- **WORK ITEM**
Exactly the lines from the one with "grey flashlight: 0 -> 3" to the end of the entries should appear in your answer, retyped word for word.

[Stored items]
◇ ◇ ◇ ◇ ◇

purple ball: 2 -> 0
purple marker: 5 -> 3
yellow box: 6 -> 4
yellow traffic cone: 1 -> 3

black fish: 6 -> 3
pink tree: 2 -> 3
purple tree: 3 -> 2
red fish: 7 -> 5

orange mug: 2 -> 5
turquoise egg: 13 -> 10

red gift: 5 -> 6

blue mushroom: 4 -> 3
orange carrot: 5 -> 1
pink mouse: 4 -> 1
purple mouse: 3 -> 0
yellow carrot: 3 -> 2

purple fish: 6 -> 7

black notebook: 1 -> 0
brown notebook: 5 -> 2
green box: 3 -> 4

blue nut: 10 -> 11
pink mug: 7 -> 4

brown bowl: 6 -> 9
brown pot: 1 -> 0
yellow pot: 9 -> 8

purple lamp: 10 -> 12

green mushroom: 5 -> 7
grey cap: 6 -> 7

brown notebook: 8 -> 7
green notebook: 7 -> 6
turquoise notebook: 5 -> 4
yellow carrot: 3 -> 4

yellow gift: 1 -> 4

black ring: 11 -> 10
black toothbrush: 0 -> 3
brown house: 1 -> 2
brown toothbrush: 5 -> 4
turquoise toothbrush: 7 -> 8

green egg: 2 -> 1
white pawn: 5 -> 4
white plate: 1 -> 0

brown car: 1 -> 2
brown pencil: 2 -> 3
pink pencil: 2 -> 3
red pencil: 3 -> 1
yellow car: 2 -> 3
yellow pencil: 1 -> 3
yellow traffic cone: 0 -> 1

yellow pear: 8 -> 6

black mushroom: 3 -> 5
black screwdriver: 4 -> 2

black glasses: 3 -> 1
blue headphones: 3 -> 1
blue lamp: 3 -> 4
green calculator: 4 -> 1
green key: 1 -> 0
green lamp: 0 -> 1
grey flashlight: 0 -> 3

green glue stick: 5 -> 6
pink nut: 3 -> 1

◇ ◇ ◇ ◇ ◇

- **SOLUTION TO THIS EXERCISE**
grey flashlight: 0 -> 3

green glue stick: 5 -> 6
pink nut: 3 -> 1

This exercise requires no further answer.